What to work on »
From the entries below, reproduce exactly the line containing "black rectangle: (358, 663)", the line containing "gray triangle: (151, 1016)", and every line in between, with nothing added.

Material for this exercise »
--------------------
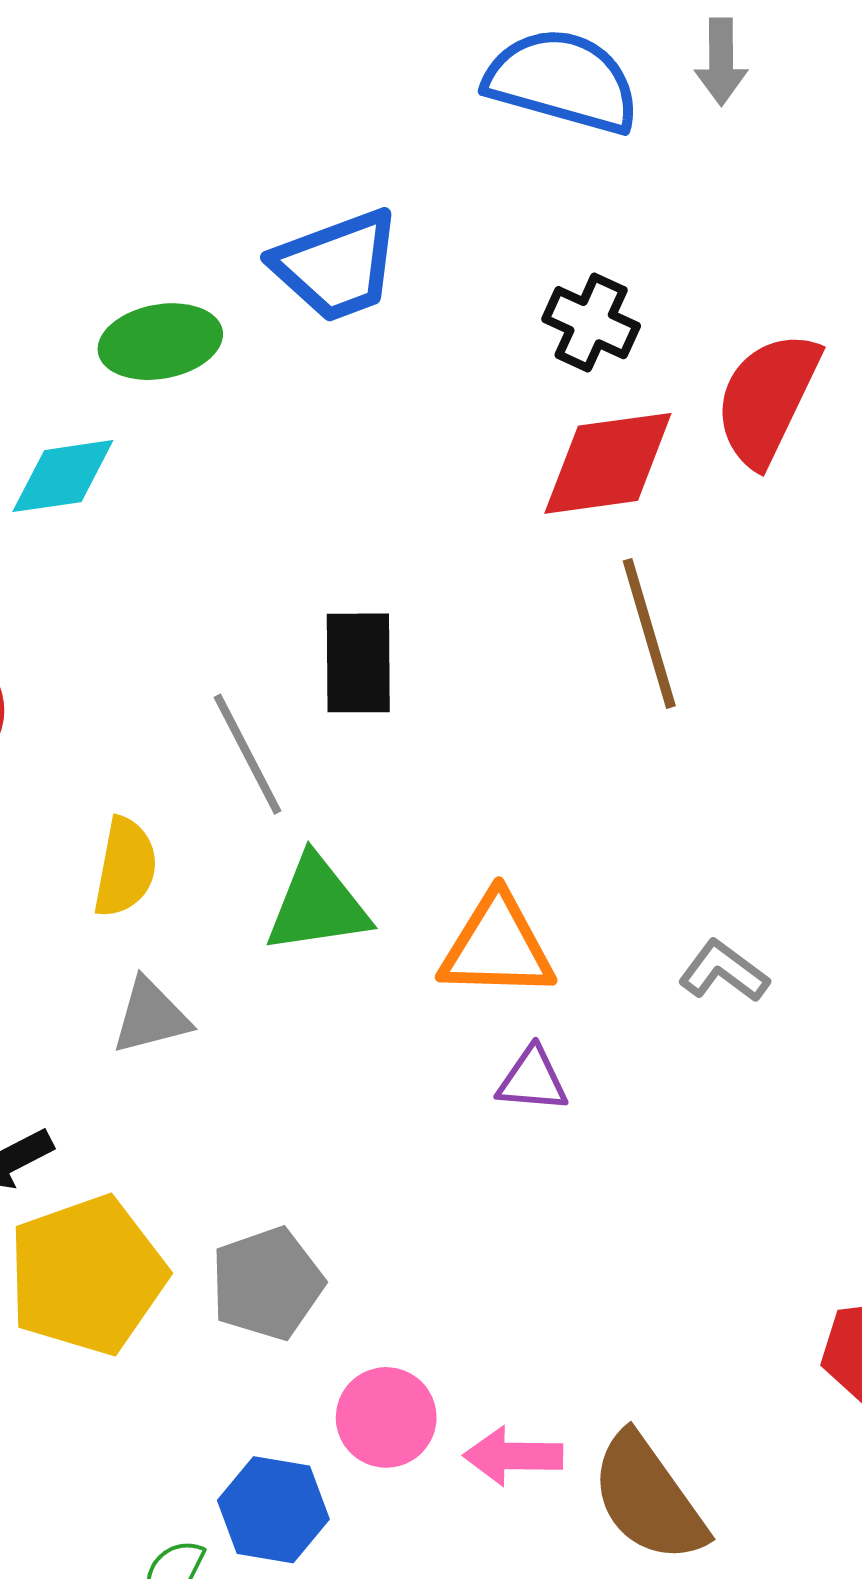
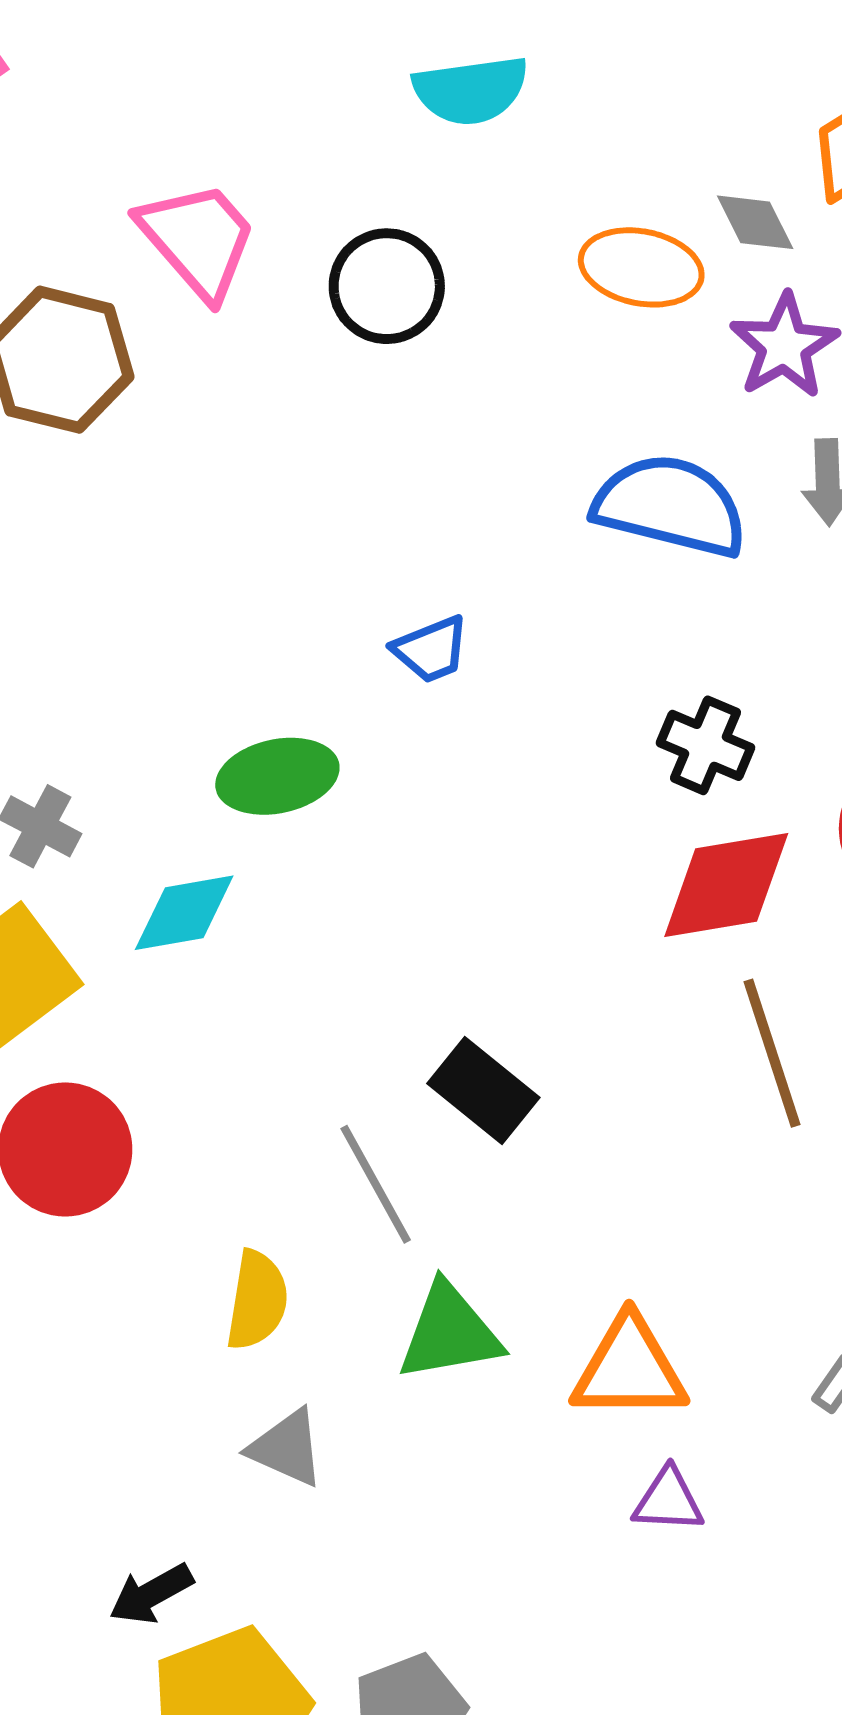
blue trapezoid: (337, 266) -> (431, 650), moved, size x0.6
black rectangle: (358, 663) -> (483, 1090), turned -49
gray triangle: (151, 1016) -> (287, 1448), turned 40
--------------------
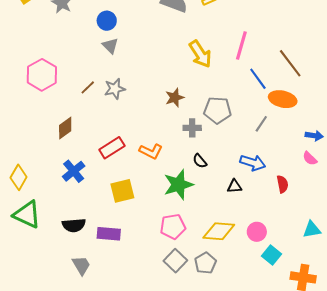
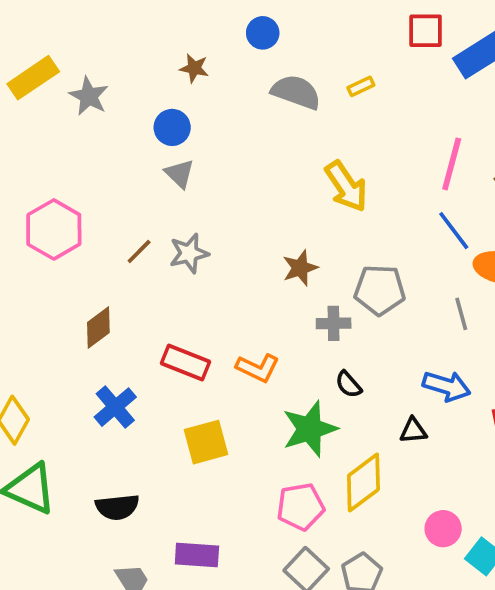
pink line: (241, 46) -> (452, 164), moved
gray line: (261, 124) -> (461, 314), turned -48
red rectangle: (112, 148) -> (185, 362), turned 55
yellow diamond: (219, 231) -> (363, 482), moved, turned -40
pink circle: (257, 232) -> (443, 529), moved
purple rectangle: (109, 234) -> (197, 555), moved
--------------------
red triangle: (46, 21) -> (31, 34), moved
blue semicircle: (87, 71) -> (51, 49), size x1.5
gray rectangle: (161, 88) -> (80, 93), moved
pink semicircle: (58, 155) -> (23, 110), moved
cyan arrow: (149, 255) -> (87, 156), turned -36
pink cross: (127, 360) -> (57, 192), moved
--------------------
Exercise result »
black rectangle: (358, 663) -> (483, 1090), turned -49
gray triangle: (151, 1016) -> (287, 1448), turned 40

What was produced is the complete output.